• REQUIREMENT:
Report the count of lines in the records that contain "brown", without any added text.

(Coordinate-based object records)
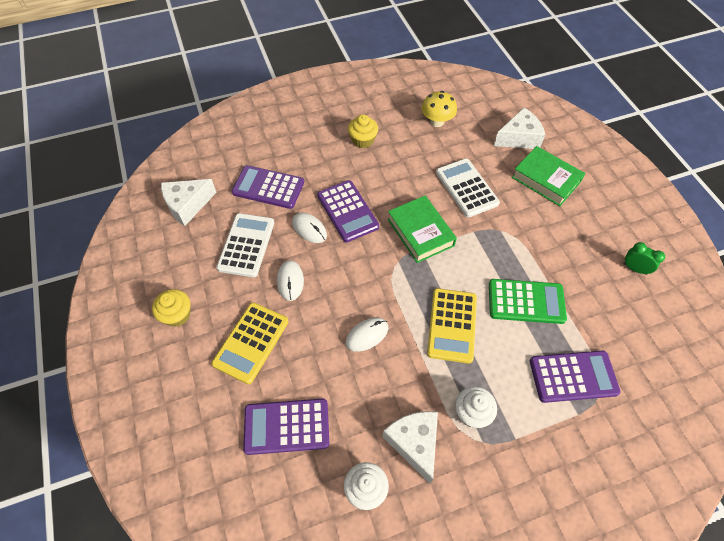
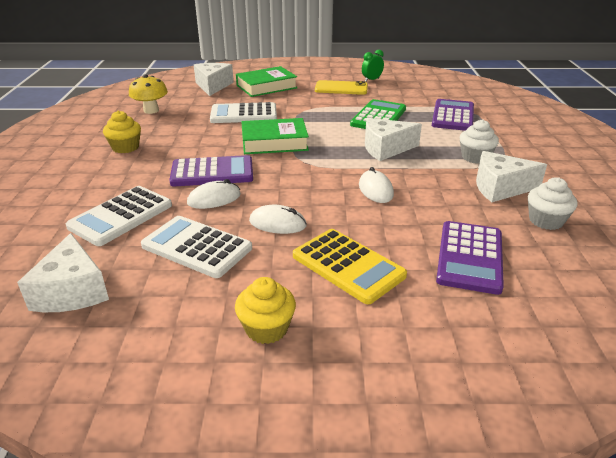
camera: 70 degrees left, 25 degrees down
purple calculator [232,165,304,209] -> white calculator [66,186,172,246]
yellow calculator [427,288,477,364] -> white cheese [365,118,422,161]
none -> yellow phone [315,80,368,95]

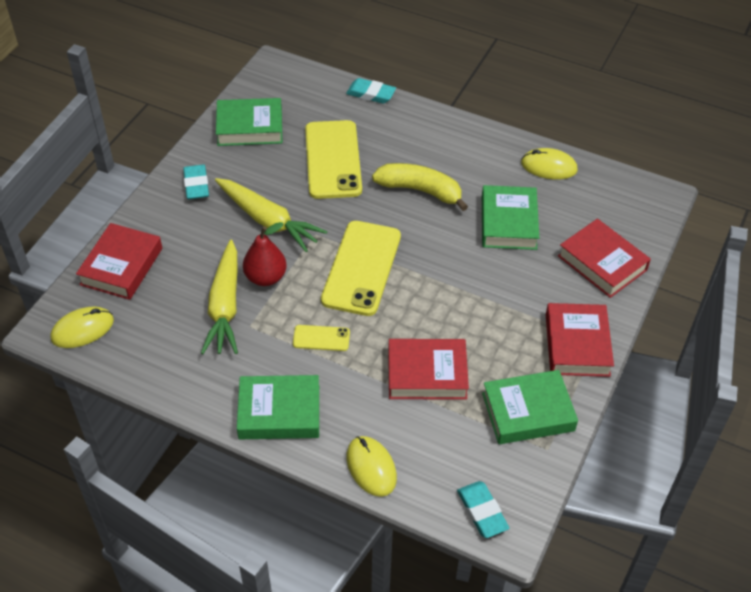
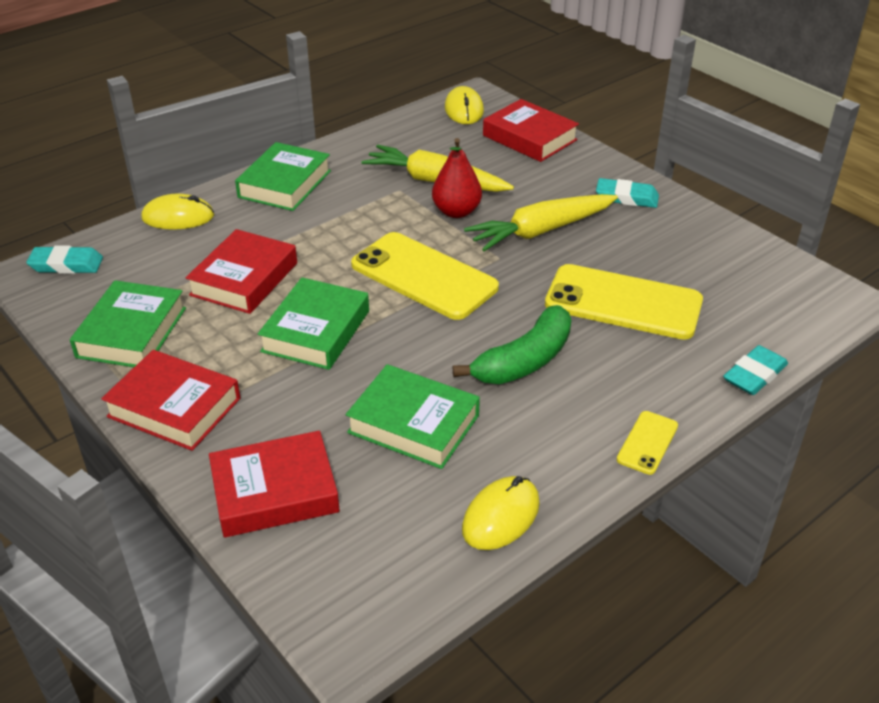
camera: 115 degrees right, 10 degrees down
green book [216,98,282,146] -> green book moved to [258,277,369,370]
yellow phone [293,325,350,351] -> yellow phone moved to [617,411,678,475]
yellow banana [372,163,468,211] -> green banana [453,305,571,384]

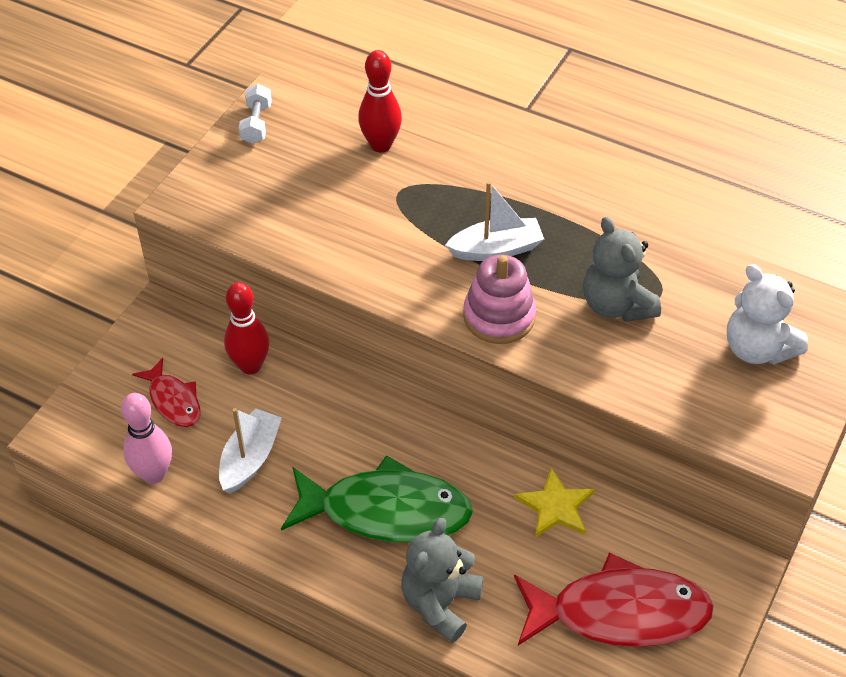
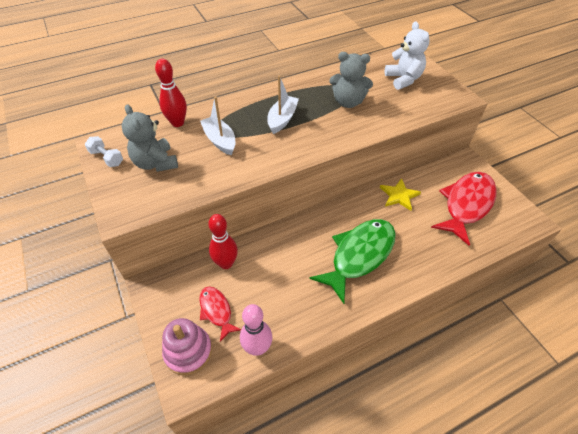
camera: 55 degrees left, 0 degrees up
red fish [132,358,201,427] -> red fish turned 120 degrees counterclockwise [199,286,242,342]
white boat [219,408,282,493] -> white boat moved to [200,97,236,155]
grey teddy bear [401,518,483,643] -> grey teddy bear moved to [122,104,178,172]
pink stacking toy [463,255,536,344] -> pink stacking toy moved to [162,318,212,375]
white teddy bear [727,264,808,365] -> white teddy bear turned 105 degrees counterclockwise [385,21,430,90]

...

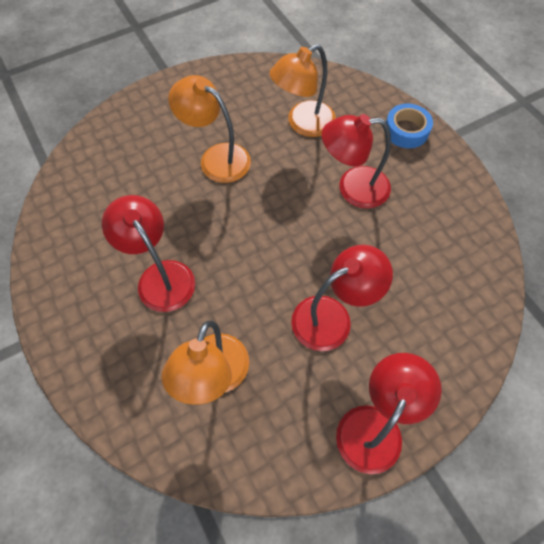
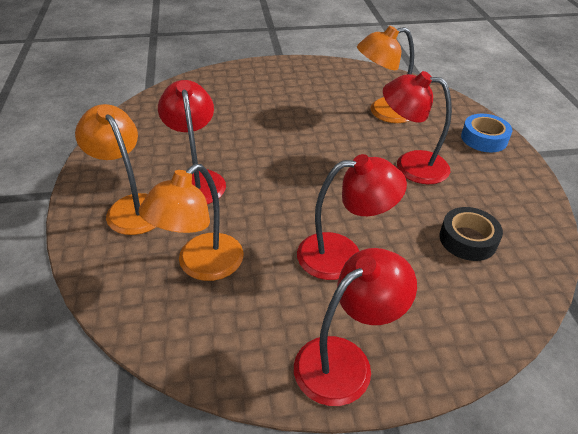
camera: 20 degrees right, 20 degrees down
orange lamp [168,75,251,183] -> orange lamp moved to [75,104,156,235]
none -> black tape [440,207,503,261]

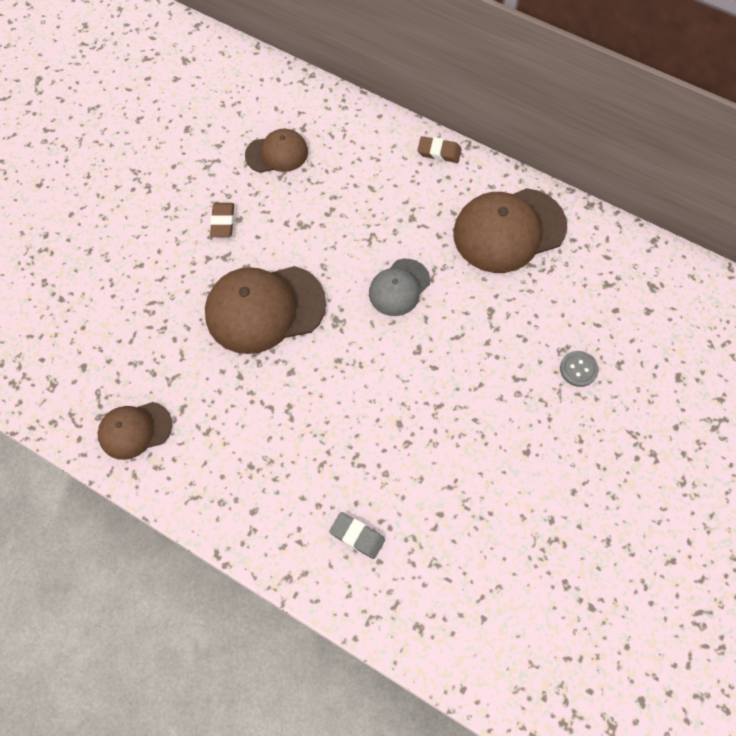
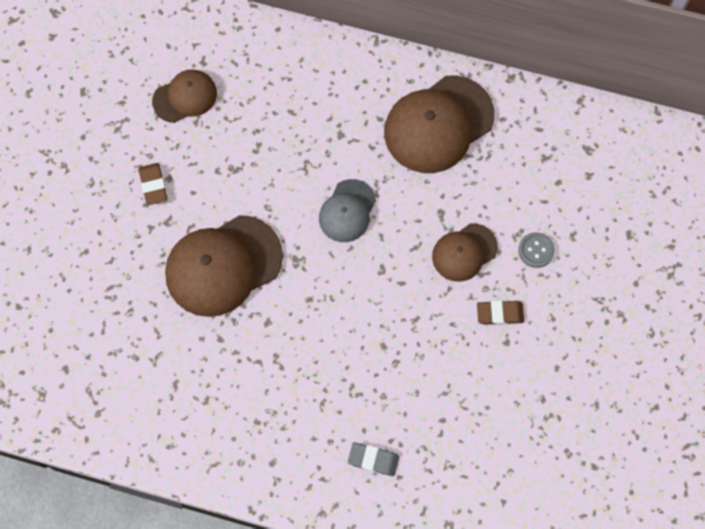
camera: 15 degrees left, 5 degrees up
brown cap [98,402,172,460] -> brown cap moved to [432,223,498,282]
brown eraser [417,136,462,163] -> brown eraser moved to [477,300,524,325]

• PROBLEM SOLUTION:
2